**WHAT YOU HAVE TO DO:**
Begin at the line containing "none -> orange brick B4:B9 level 2" and retype each line through the end of the records exactly. Include nothing else and no pictures.

Saved data entries:
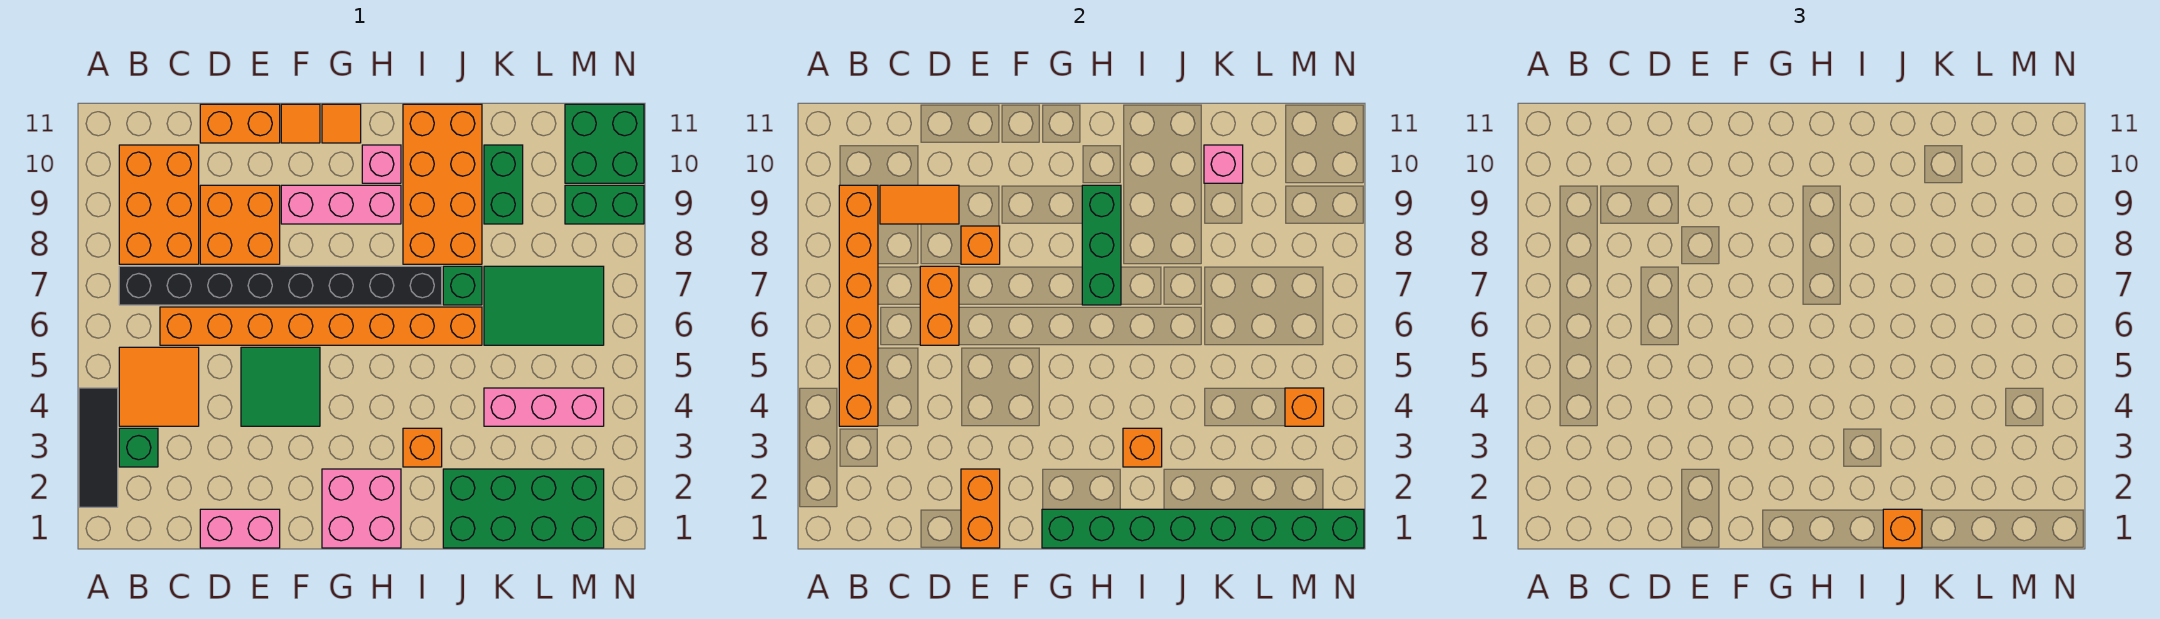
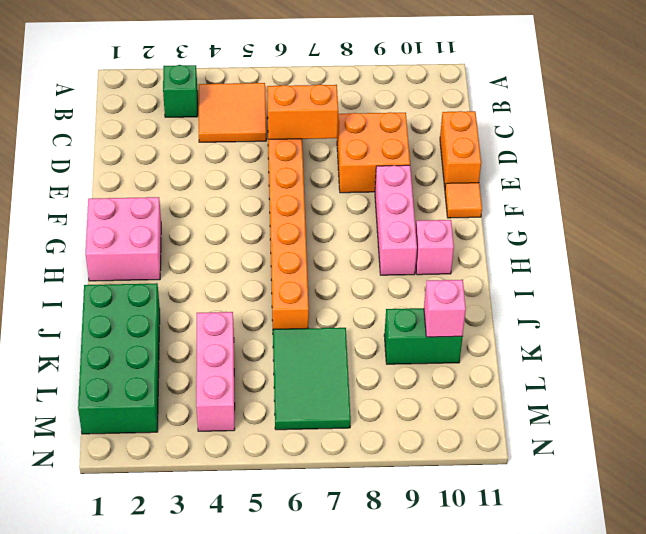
none -> black tile A2:A4 level 1
none -> black brick B7:I7 level 1
none -> orange brick B8:C10 level 1
none -> pink brick D1:E1 level 1

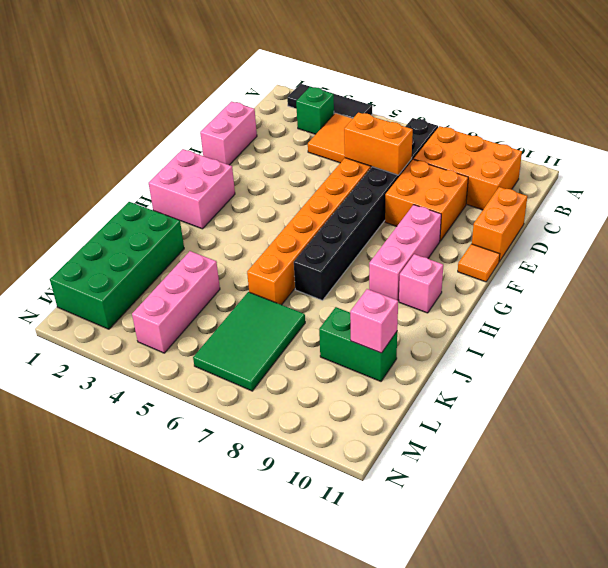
none -> green tile E4:F5 level 1
none -> orange tile G11 level 1
none -> orange brick I3 level 1
none -> orange brick I8:J11 level 1

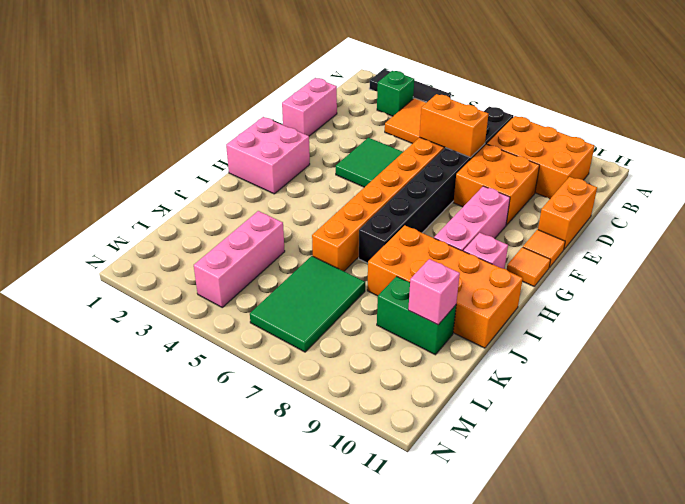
none -> orange brick I3 level 1
none -> green brick J1:M2 level 1
none -> green brick J7 level 1
none -> green brick M9:N9 level 1

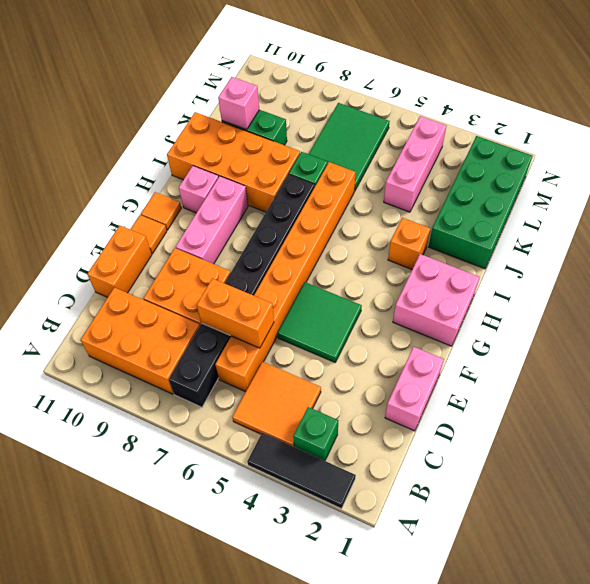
none -> green brick M9:N9 level 1
none -> green brick M10:N11 level 1
none -> orange brick B4:B9 level 2
none -> orange tile C9:D9 level 2

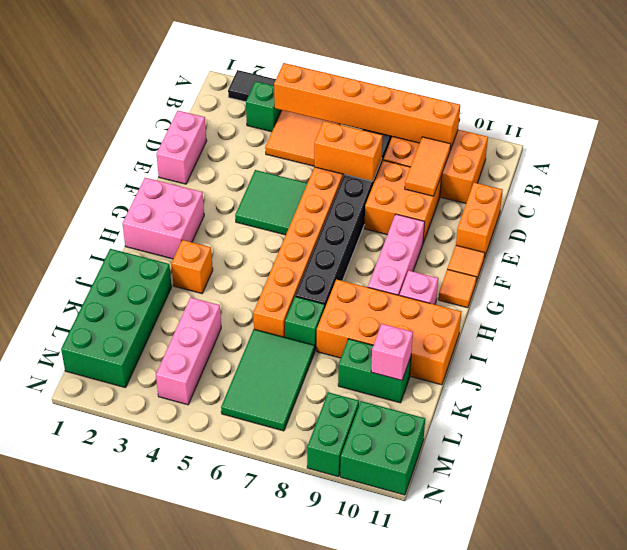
none -> orange brick E1:E2 level 2
none -> orange brick E8 level 2
none -> green brick G1:N1 level 2
none -> green brick H7:H9 level 2

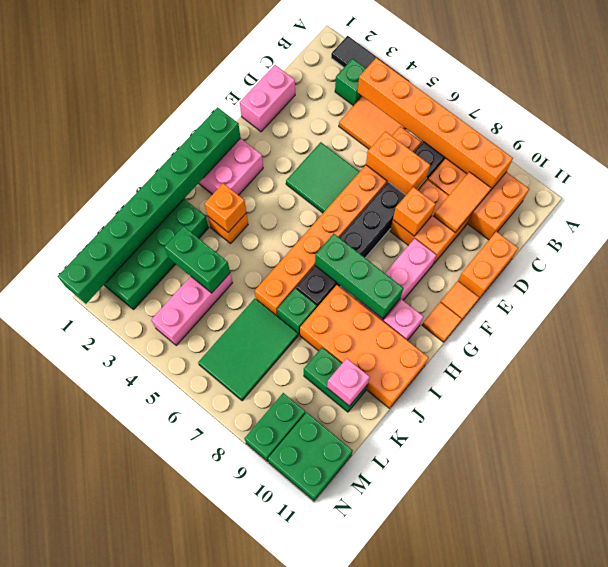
green brick K3:K4 level 2 -> none
none -> orange brick E1:E2 level 2
none -> orange brick M4 level 2
none -> orange brick J1 level 3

**OUTPUT OF THE EXERCISE:**
none -> orange brick B4:B9 level 2
none -> orange tile C9:D9 level 2

none -> orange brick E1:E2 level 2
none -> orange brick E8 level 2
none -> green brick G1:N1 level 2
none -> green brick H7:H9 level 2

green brick K3:K4 level 2 -> none
none -> orange brick E1:E2 level 2
none -> orange brick M4 level 2
none -> orange brick J1 level 3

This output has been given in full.